Description of the task →
Copy nothing but the lines below running from the line containing "camera: 90 degrees left, 5 degrees up" through the line containing "red carton [447,112,511,197]", both end lines included.
======== Task data
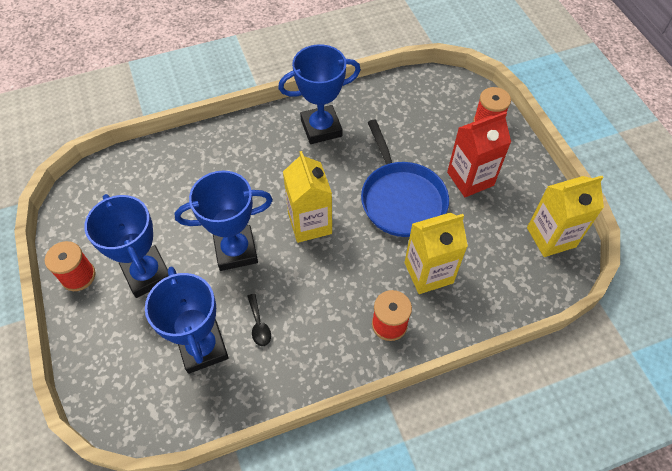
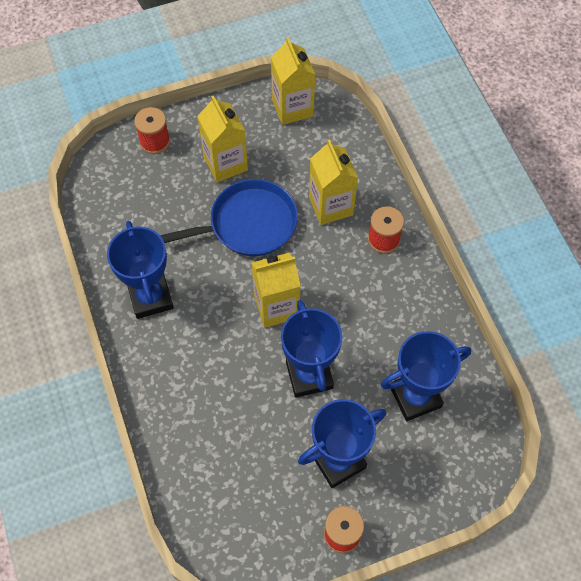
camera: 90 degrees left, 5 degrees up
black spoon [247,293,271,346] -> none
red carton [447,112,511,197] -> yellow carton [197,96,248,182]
================
======== Task data
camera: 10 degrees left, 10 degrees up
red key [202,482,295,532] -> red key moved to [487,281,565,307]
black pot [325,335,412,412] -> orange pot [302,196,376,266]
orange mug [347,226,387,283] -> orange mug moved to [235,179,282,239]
================
======== Task data
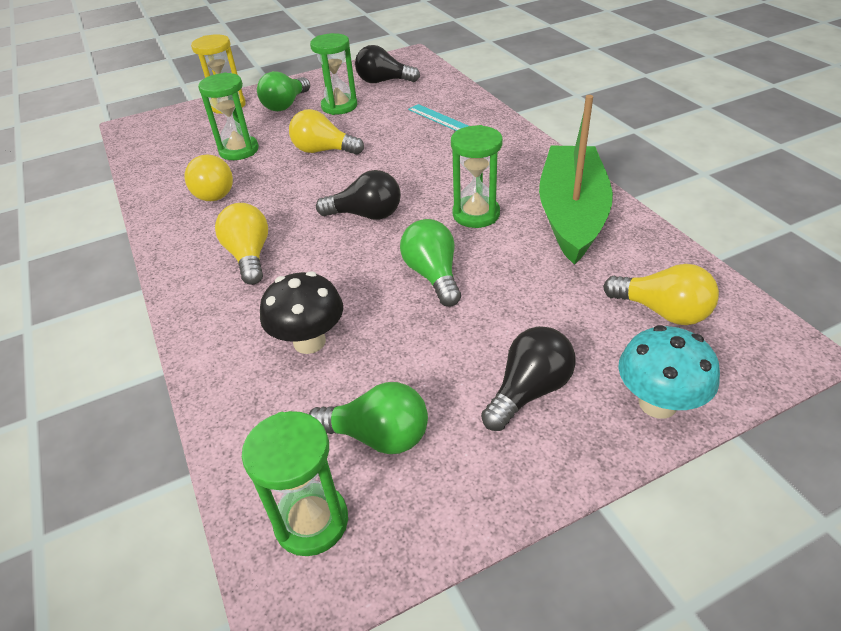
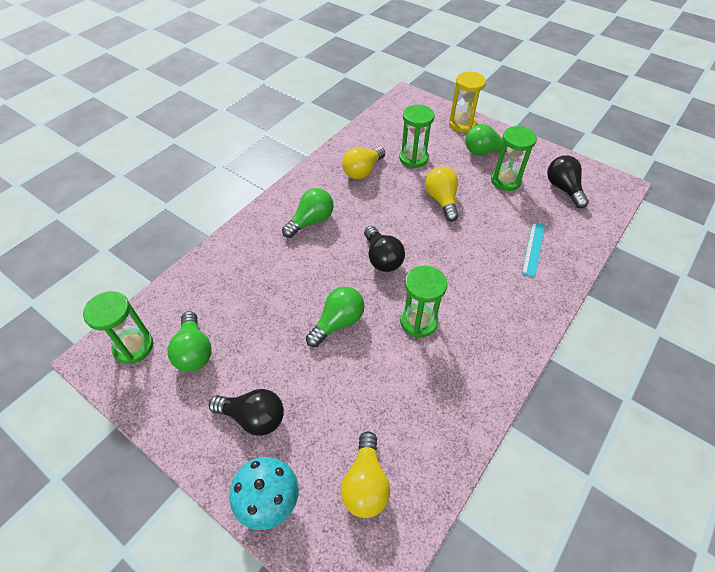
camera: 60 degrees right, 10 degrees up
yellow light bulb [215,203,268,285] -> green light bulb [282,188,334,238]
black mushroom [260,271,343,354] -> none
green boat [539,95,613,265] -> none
================
Task answer →
camera: 90 degrees left, 5 degrees up
black spoon [247,293,271,346] -> none
red carton [447,112,511,197] -> yellow carton [197,96,248,182]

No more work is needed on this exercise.